> TASK INSTRUCTIONS
Using the records below, transcribe exactly only the lines from the one with "purple teddy bear: 0 -> 2" through the end, both included, and drop every picture.

> RECORDS PROVIDED
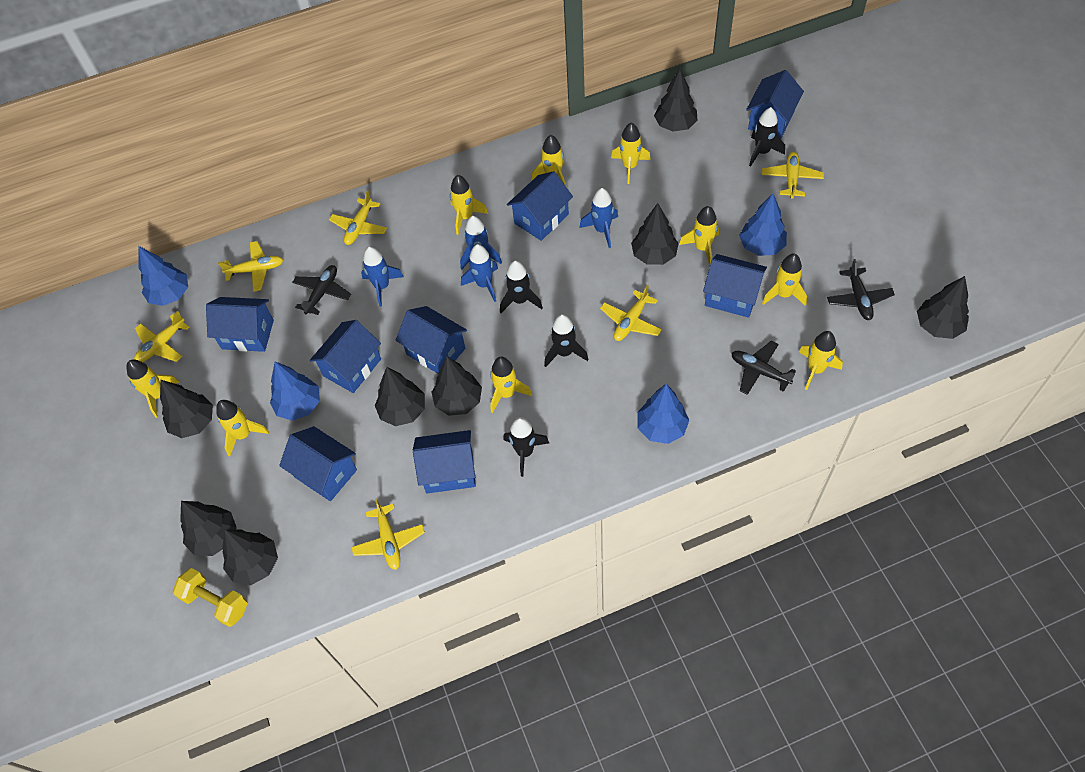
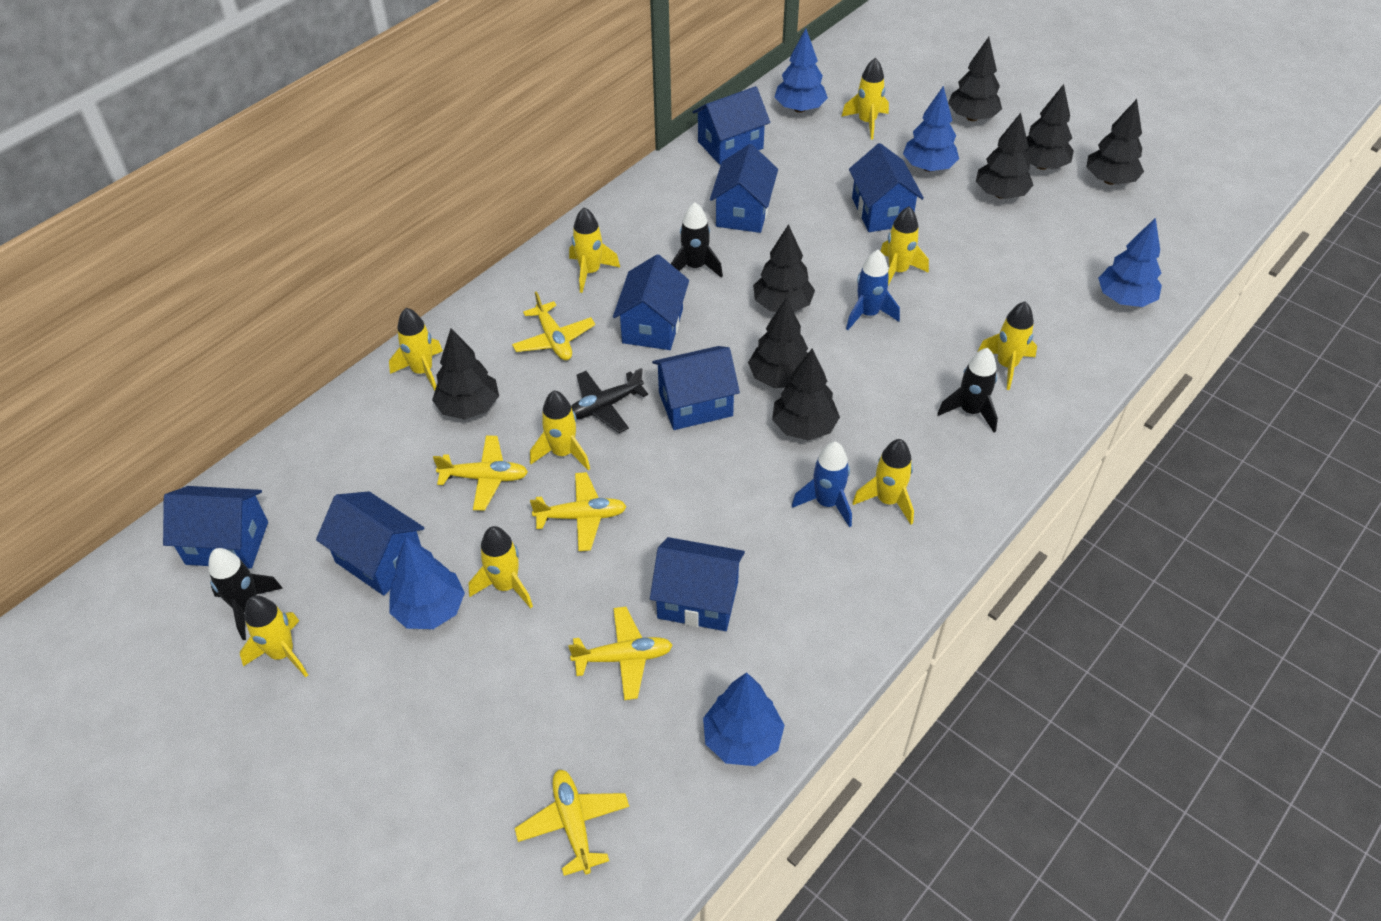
black plane: 3 -> 1
black rocket: 4 -> 3
blue rocket: 4 -> 2
blue tree: 4 -> 5
yellow dumbbell: 1 -> 0
yellow plane: 6 -> 5

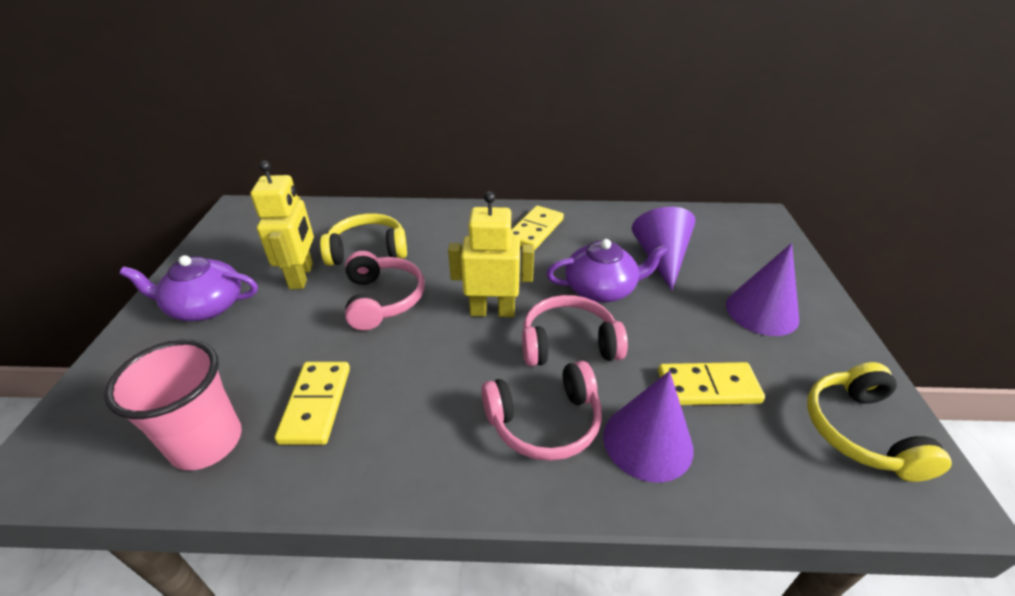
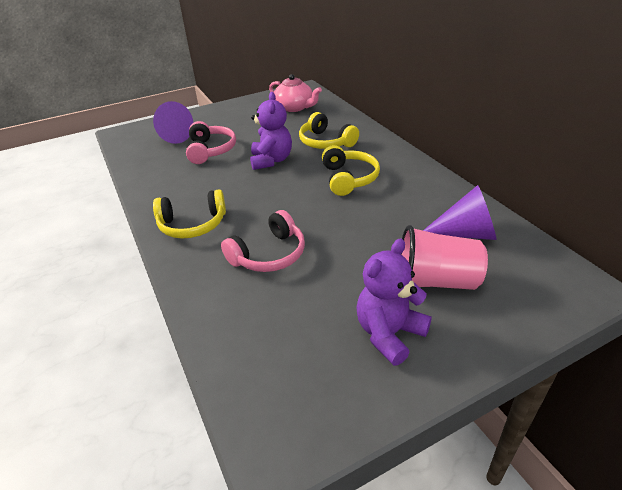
pink headphones: 3 -> 2
pink teapot: 0 -> 1
purple cone: 3 -> 2
purple teapot: 2 -> 0
purple teddy bear: 0 -> 2
yellow domino: 3 -> 0
yellow headphones: 2 -> 3
yellow robot: 2 -> 0

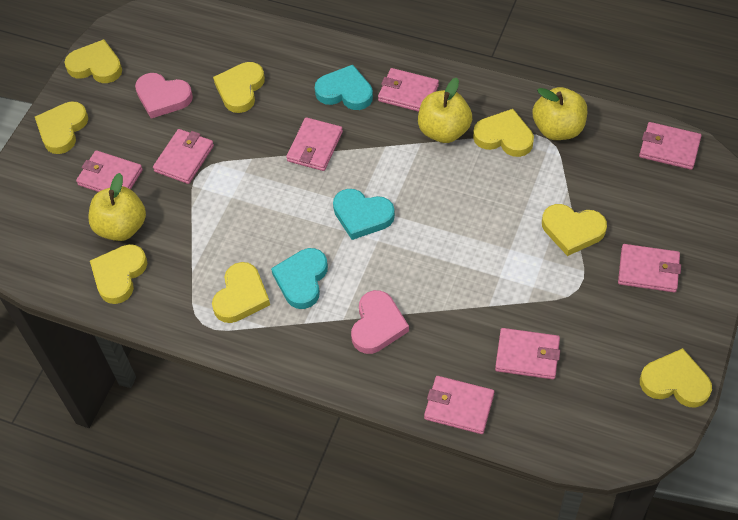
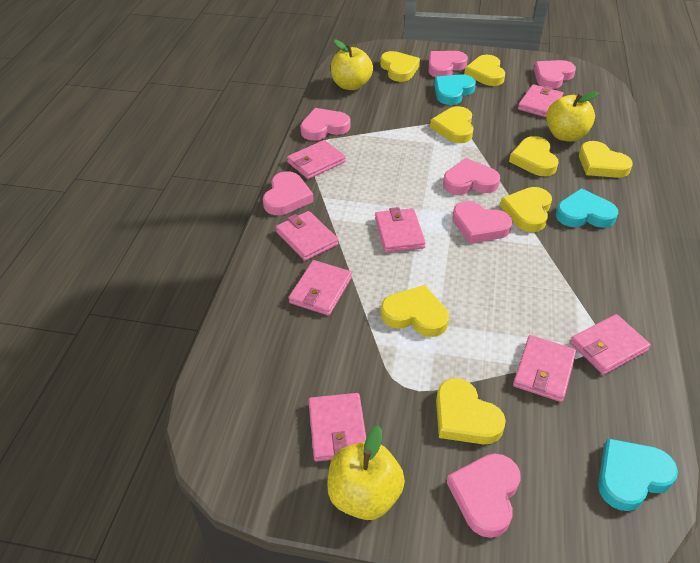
pink heart: 2 -> 7

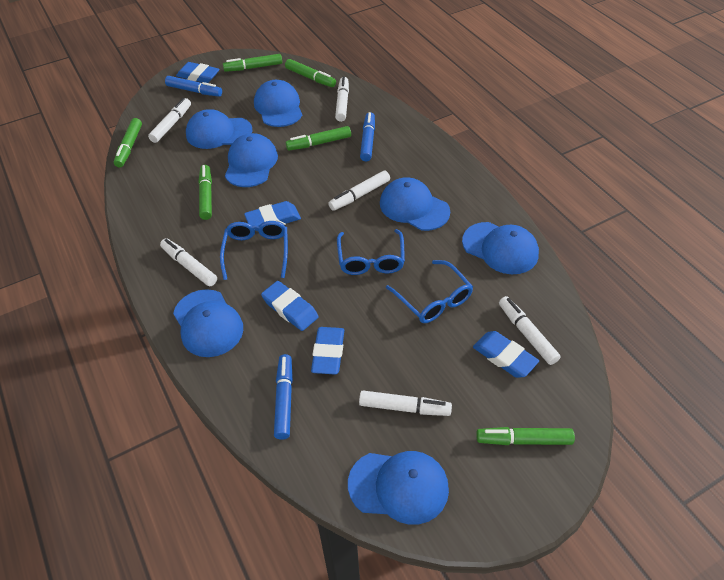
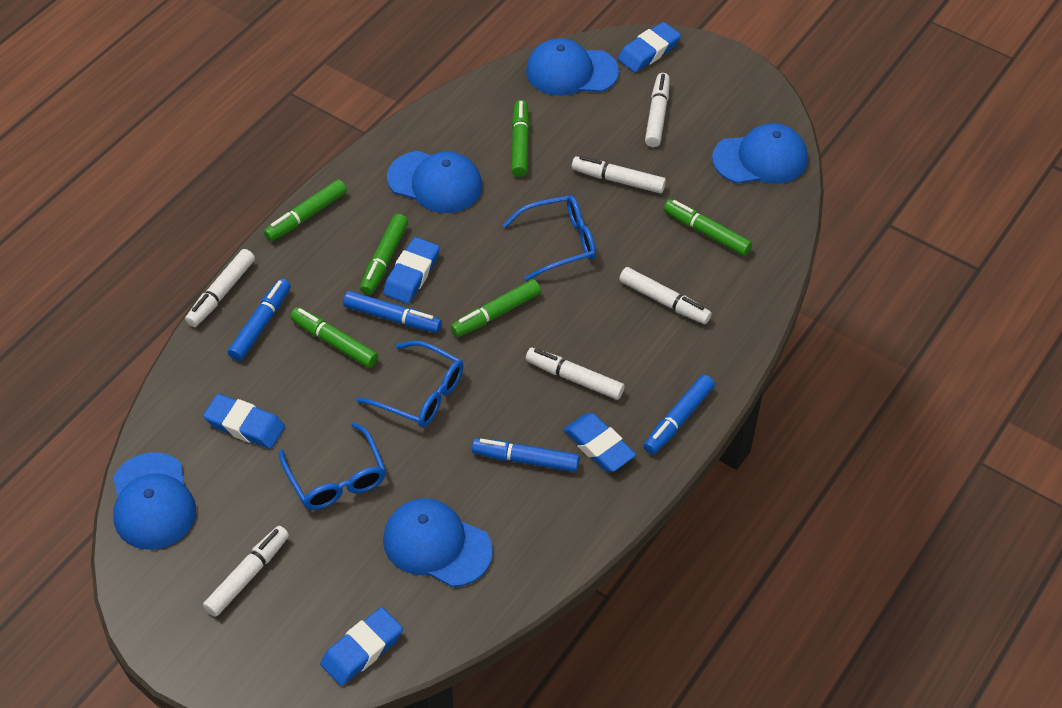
blue cap: 7 -> 5
blue marker: 3 -> 4

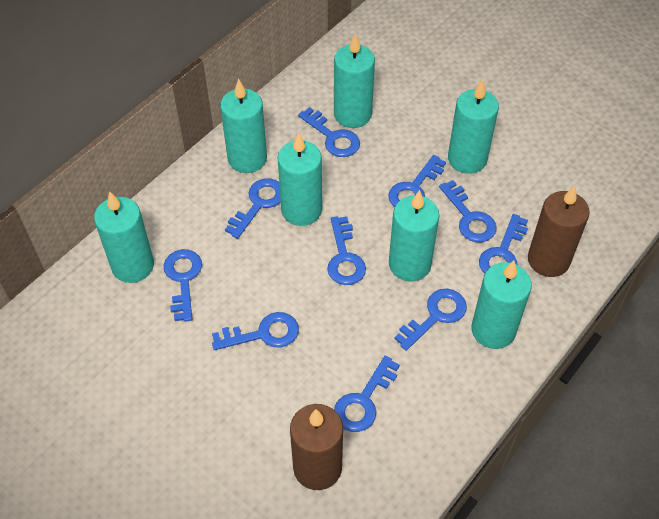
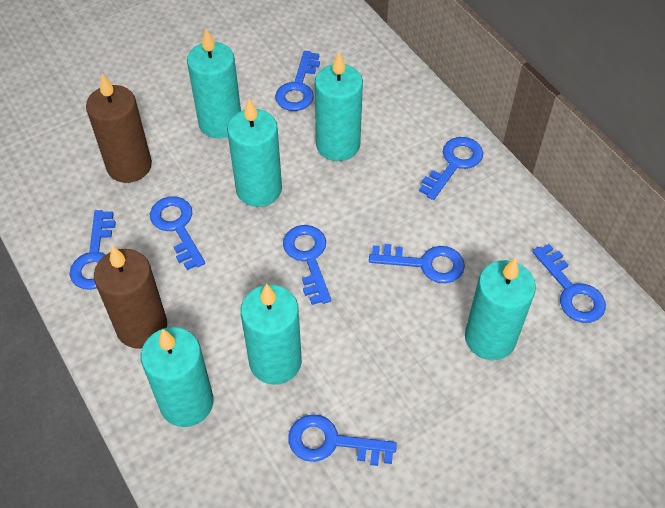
blue key: 10 -> 8
turquoise candle: 7 -> 6

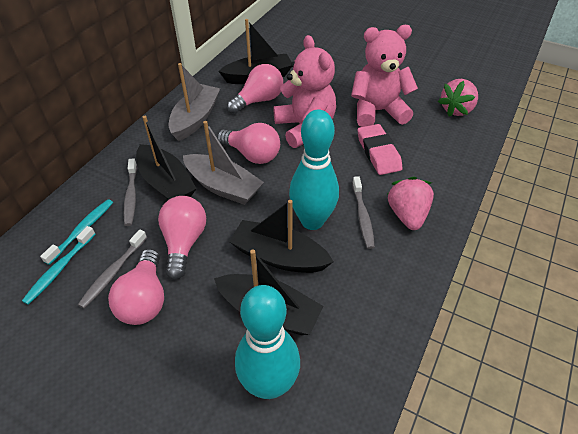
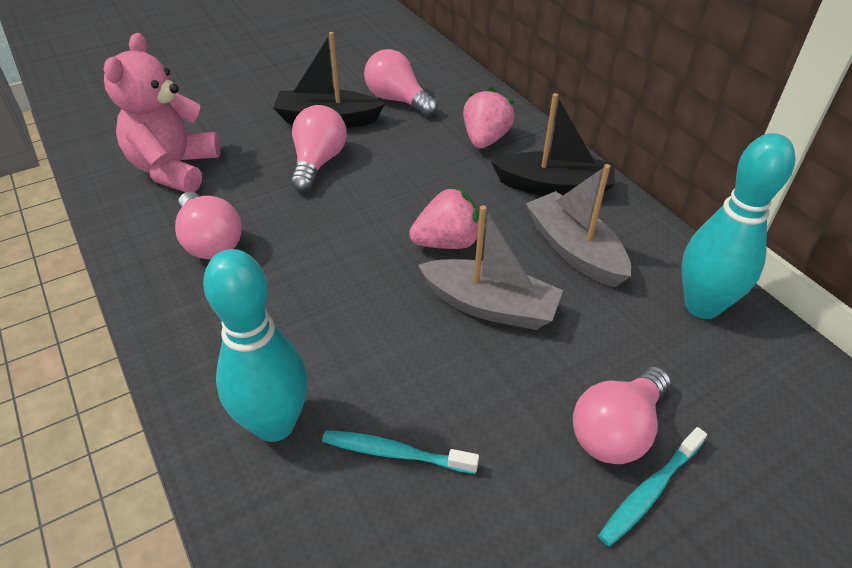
black boat: 4 -> 2
grey toothbrush: 3 -> 0
pink eraser: 1 -> 0
pink teddy bear: 2 -> 1

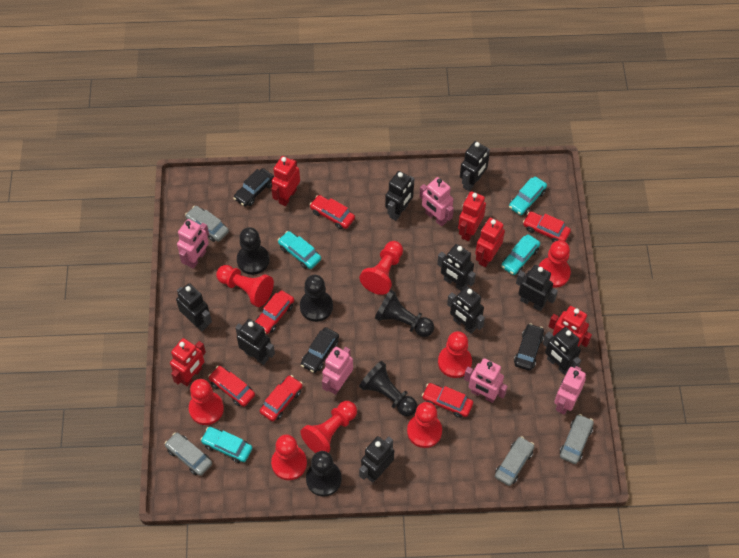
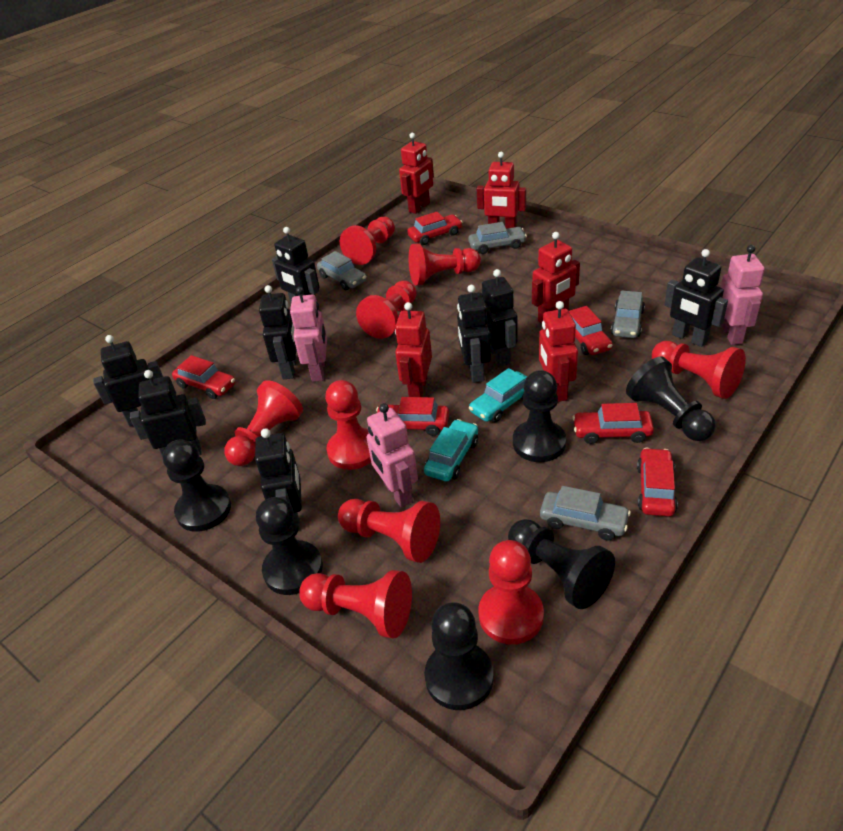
black car: 3 -> 0
black pawn: 5 -> 6
black robot: 9 -> 8
pink robot: 5 -> 3
red pawn: 8 -> 9
turquoise car: 4 -> 2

> PROBLEM SOLUTION
purple teddy bear: 0 -> 2
yellow domino: 3 -> 0
yellow headphones: 2 -> 3
yellow robot: 2 -> 0

pink heart: 2 -> 7

blue cap: 7 -> 5
blue marker: 3 -> 4

blue key: 10 -> 8
turquoise candle: 7 -> 6

black boat: 4 -> 2
grey toothbrush: 3 -> 0
pink eraser: 1 -> 0
pink teddy bear: 2 -> 1

black car: 3 -> 0
black pawn: 5 -> 6
black robot: 9 -> 8
pink robot: 5 -> 3
red pawn: 8 -> 9
turquoise car: 4 -> 2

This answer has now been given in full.